Your task is to give the number of lines below that contain "boat". Give no other text.

------ Data for the task ------

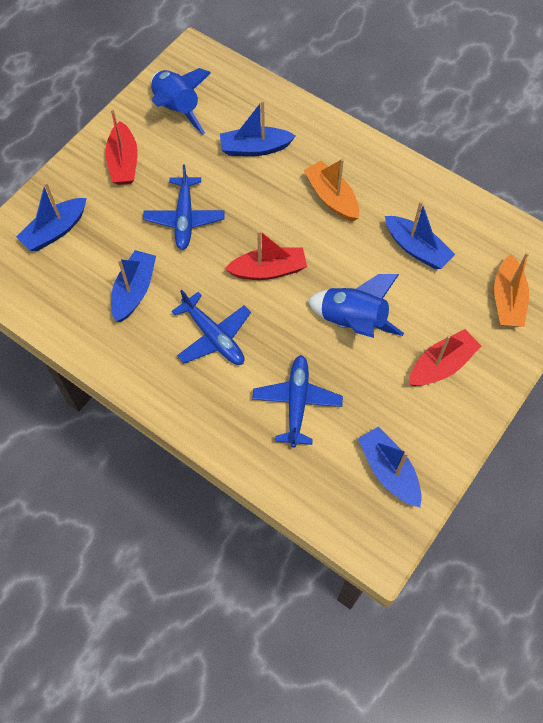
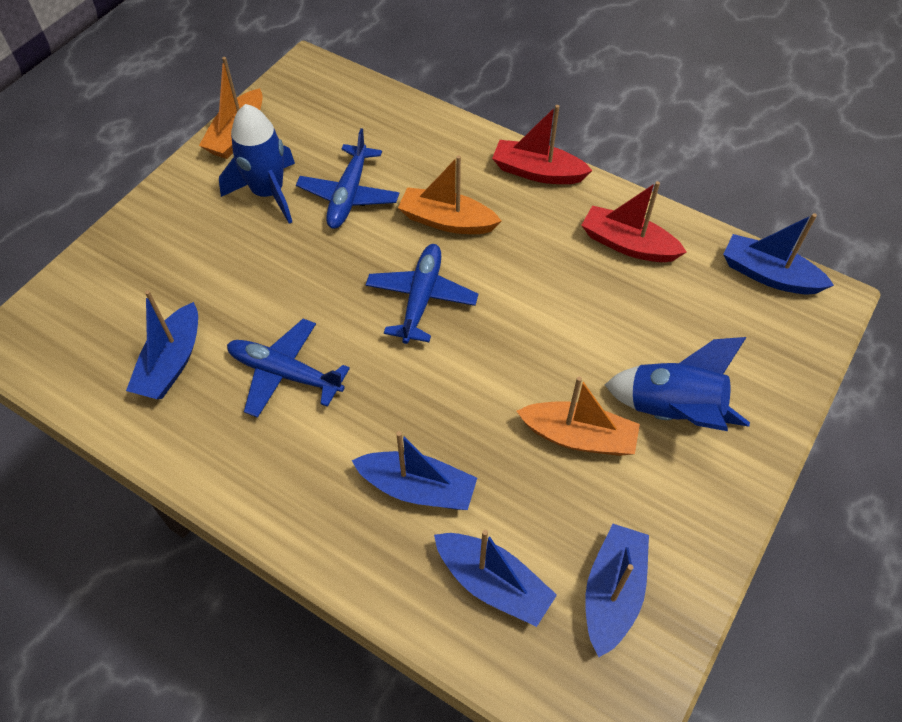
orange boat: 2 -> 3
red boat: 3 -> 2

------
------ Data for the task ------

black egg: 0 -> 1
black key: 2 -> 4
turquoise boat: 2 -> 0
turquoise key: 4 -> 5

------

- **Answer box**:
3